__EXERCISE__:
Lines from the line with "(470, 490) = (360, 292): yellow" to the line with "(870, 634) = (146, 632): none -> red rocket" in the entries below, and only those, must be output exactly, with both ends included.

__MATERIAL FOR THE TASK__:
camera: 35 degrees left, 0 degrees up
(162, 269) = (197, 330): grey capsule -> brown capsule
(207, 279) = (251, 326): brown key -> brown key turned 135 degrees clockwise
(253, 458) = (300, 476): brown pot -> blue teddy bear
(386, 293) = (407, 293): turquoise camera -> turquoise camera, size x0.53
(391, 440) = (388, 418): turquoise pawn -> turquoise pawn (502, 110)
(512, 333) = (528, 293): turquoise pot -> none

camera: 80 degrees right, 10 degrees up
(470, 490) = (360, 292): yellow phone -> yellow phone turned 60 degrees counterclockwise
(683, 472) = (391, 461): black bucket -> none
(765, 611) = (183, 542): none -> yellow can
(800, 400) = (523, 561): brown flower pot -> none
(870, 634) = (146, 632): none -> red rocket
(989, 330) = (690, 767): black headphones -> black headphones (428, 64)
...
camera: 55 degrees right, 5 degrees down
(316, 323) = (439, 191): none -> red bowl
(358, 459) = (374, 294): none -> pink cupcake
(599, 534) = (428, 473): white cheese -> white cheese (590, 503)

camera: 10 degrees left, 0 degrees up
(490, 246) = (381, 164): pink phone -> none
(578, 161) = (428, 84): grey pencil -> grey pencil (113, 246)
...
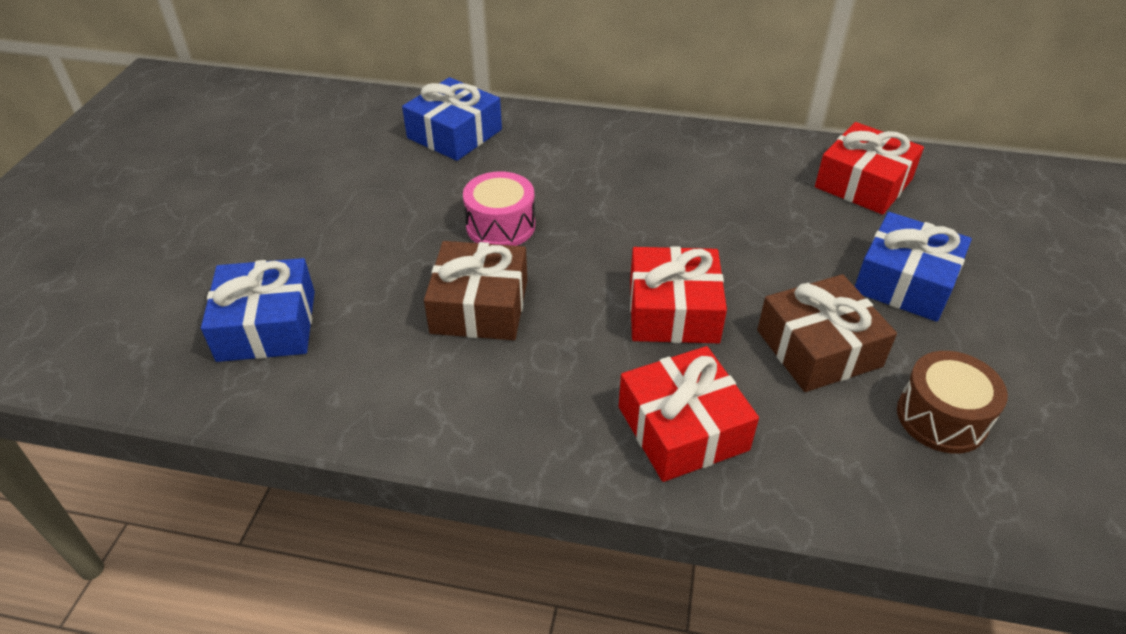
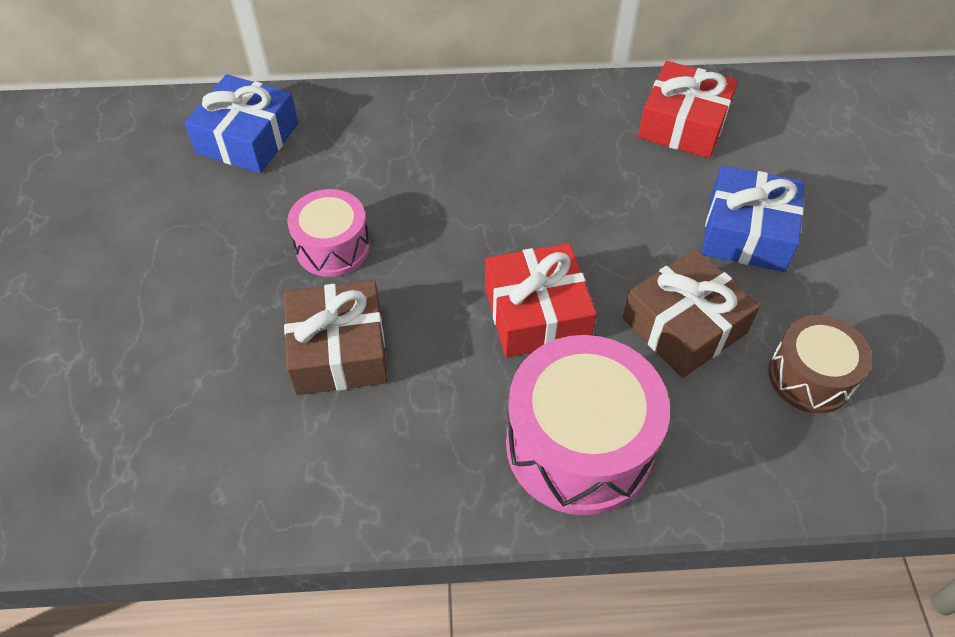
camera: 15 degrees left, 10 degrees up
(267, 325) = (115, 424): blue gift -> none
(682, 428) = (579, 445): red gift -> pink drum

__WRITTEN SOLUTION__:
(470, 490) = (360, 292): yellow phone -> yellow phone turned 60 degrees counterclockwise
(683, 472) = (391, 461): black bucket -> none
(765, 611) = (183, 542): none -> yellow can
(800, 400) = (523, 561): brown flower pot -> none
(870, 634) = (146, 632): none -> red rocket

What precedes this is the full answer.